>>>>
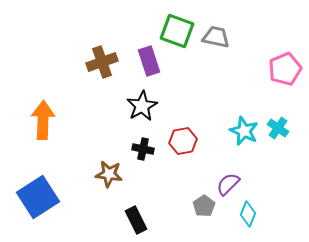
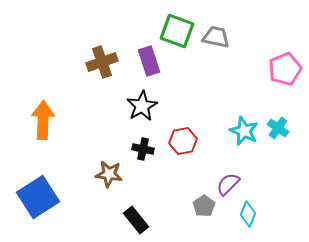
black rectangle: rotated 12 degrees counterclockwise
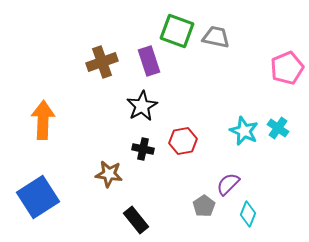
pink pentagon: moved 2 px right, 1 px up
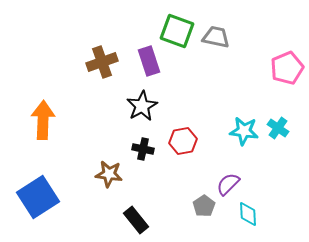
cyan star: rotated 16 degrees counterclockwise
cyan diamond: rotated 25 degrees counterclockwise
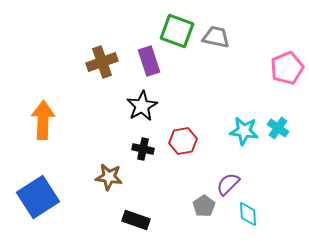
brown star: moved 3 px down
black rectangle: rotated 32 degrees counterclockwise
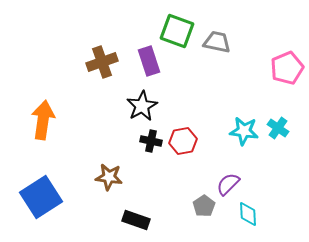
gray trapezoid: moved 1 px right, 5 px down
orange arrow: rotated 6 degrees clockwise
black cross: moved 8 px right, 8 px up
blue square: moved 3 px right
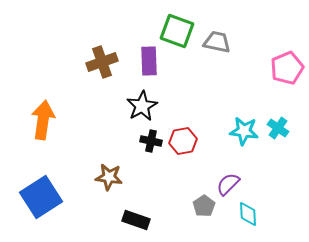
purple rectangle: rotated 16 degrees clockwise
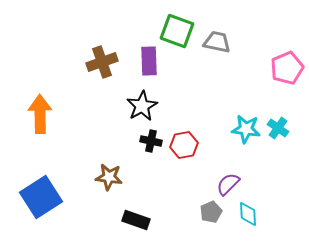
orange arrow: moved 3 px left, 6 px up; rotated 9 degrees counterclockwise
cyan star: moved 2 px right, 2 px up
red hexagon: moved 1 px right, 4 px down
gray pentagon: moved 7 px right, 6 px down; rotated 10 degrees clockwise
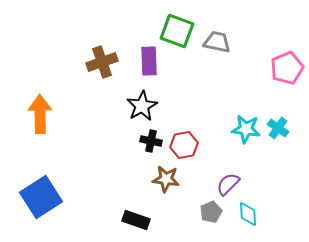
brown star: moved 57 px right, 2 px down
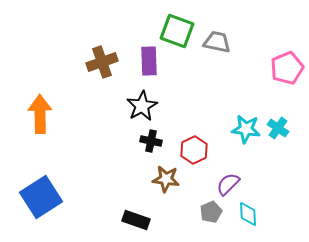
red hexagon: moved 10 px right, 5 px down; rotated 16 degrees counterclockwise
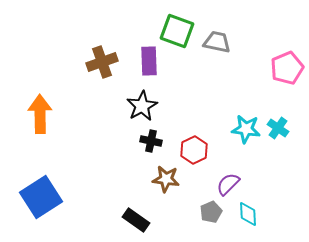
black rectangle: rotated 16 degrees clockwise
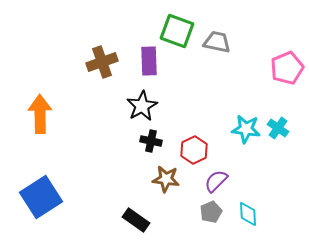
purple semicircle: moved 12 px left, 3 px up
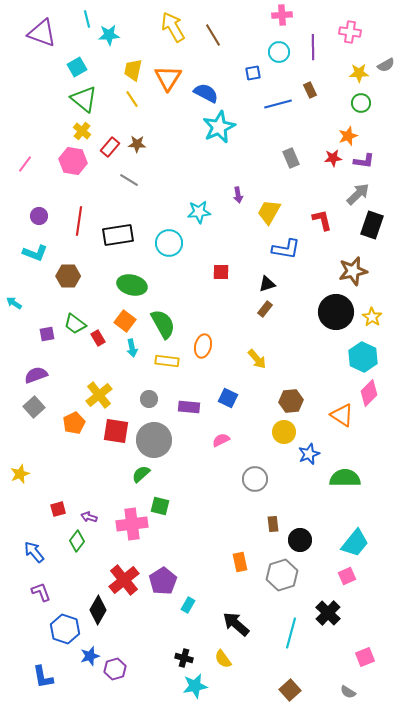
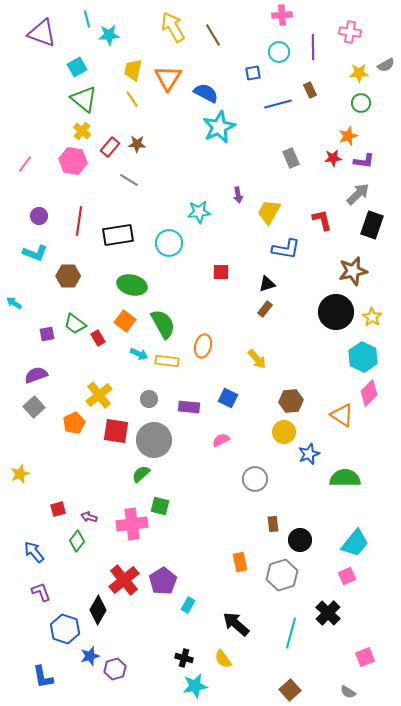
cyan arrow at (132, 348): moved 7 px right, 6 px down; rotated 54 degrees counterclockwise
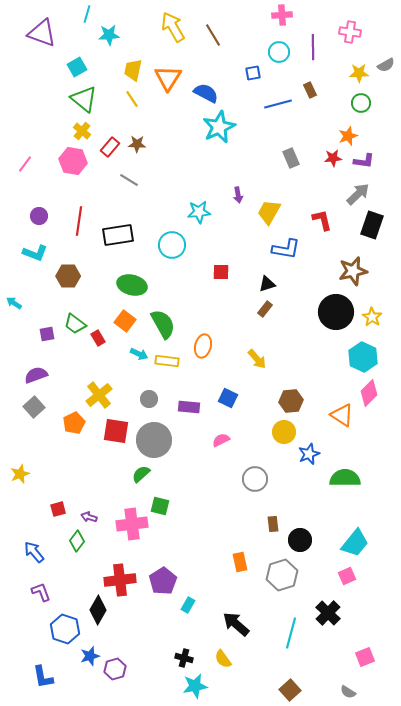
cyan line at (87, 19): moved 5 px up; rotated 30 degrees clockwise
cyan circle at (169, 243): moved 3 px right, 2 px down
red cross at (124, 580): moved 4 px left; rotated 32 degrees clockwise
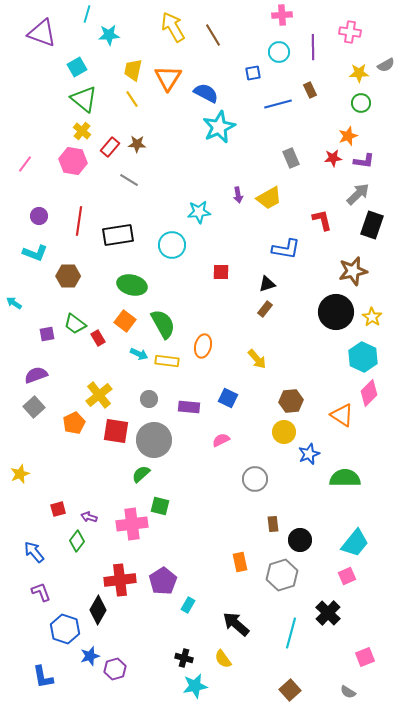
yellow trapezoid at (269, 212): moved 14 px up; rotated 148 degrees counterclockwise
<<<<
**Aim**. In all the records, please change every "counterclockwise" to "anticlockwise" and keep the rest of each line as it is. Write out only the lines about shapes and leave out the pictures.

**Response to the task**.
black rectangle: rotated 12 degrees anticlockwise
pink pentagon: moved 2 px right, 1 px up
cyan star: rotated 16 degrees anticlockwise
cyan diamond: rotated 25 degrees anticlockwise
brown star: moved 3 px down
black rectangle: rotated 32 degrees anticlockwise
gray trapezoid: moved 1 px right, 5 px down
orange arrow: rotated 6 degrees clockwise
black cross: moved 8 px right, 8 px up
blue square: moved 3 px right
purple rectangle: rotated 16 degrees clockwise
orange arrow: moved 3 px left, 6 px up; rotated 9 degrees anticlockwise
cyan star: moved 2 px right, 2 px up
red hexagon: moved 1 px right, 4 px down
gray pentagon: moved 7 px right, 6 px down; rotated 10 degrees clockwise
brown star: moved 57 px right, 2 px down
red hexagon: moved 10 px right, 5 px down; rotated 16 degrees anticlockwise
black rectangle: rotated 16 degrees clockwise
purple semicircle: moved 12 px left, 3 px up
cyan arrow at (132, 348): moved 7 px right, 6 px down; rotated 54 degrees anticlockwise
cyan line at (87, 19): moved 5 px up; rotated 30 degrees clockwise
cyan circle at (169, 243): moved 3 px right, 2 px down
red cross at (124, 580): moved 4 px left; rotated 32 degrees clockwise
yellow trapezoid at (269, 212): moved 14 px up; rotated 148 degrees anticlockwise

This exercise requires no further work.